**WORK TO COMPLETE**
Exactly as written, output each of the lines below, with no images.

Modification records:

----

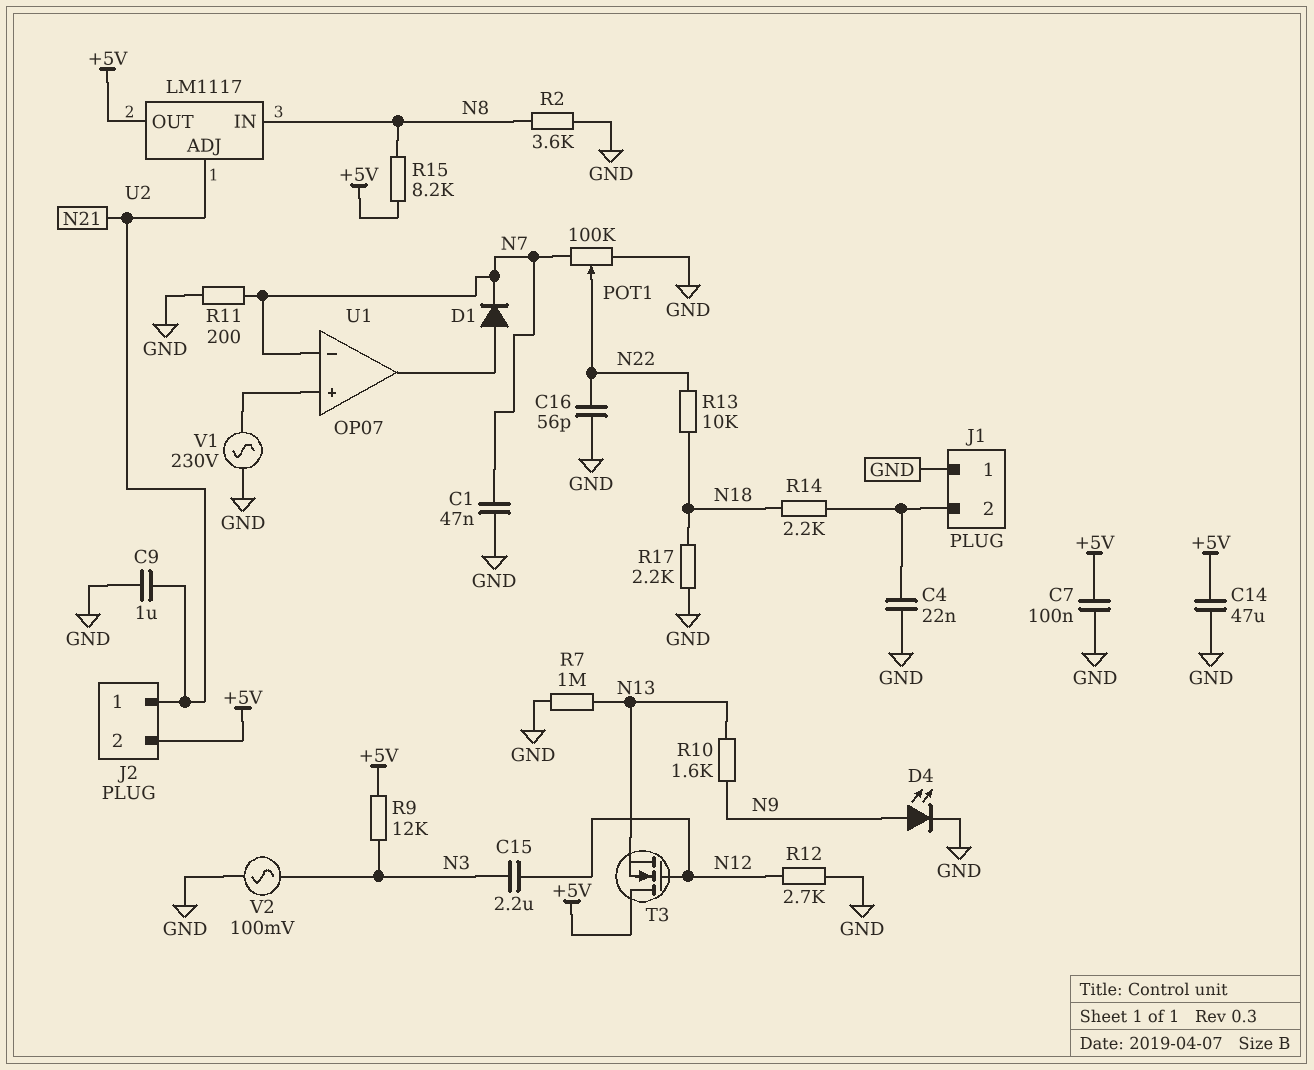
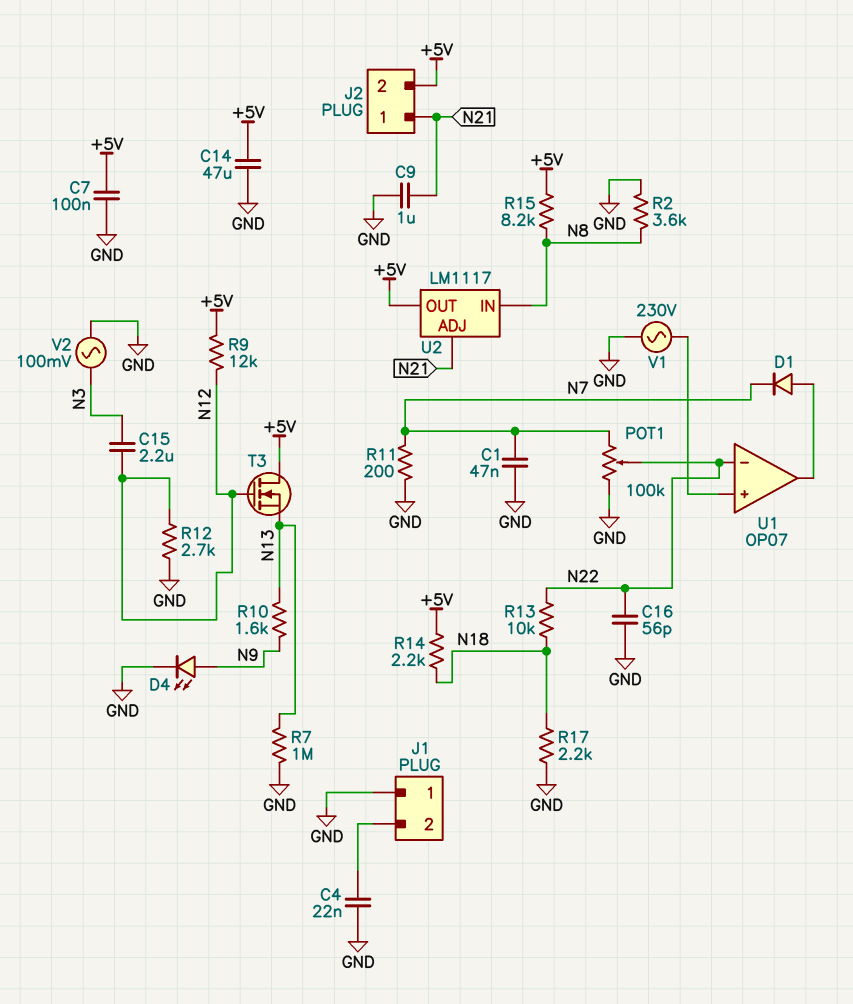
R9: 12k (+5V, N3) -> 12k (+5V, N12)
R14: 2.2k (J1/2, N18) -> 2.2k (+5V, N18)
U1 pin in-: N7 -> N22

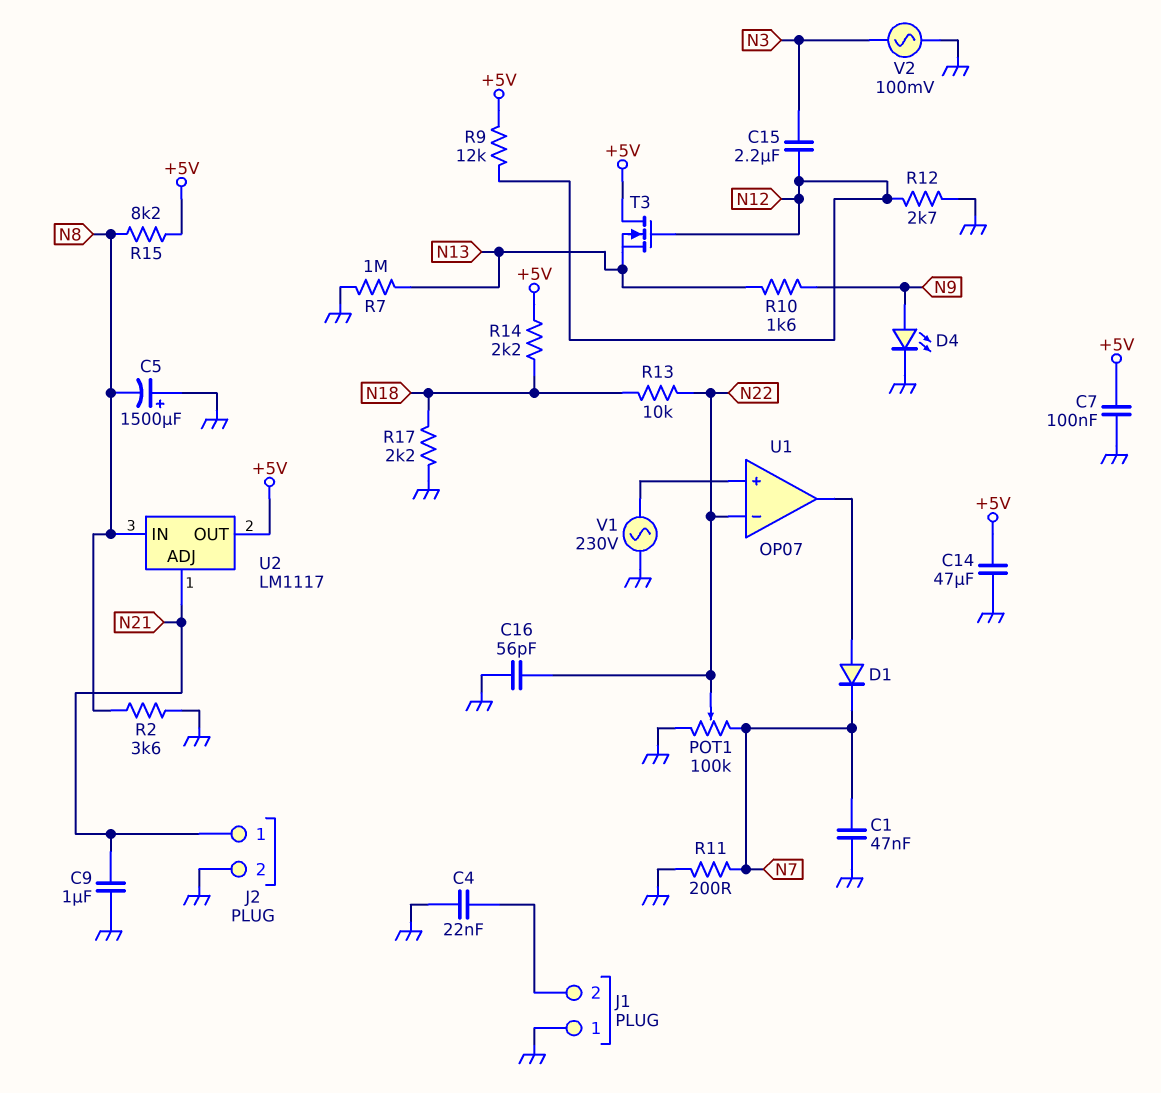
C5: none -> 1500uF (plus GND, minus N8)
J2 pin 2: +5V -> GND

----

**RESULT**
R9: 12k (+5V, N3) -> 12k (+5V, N12)
R14: 2.2k (J1/2, N18) -> 2.2k (+5V, N18)
U1 pin in-: N7 -> N22

C5: none -> 1500uF (plus GND, minus N8)
J2 pin 2: +5V -> GND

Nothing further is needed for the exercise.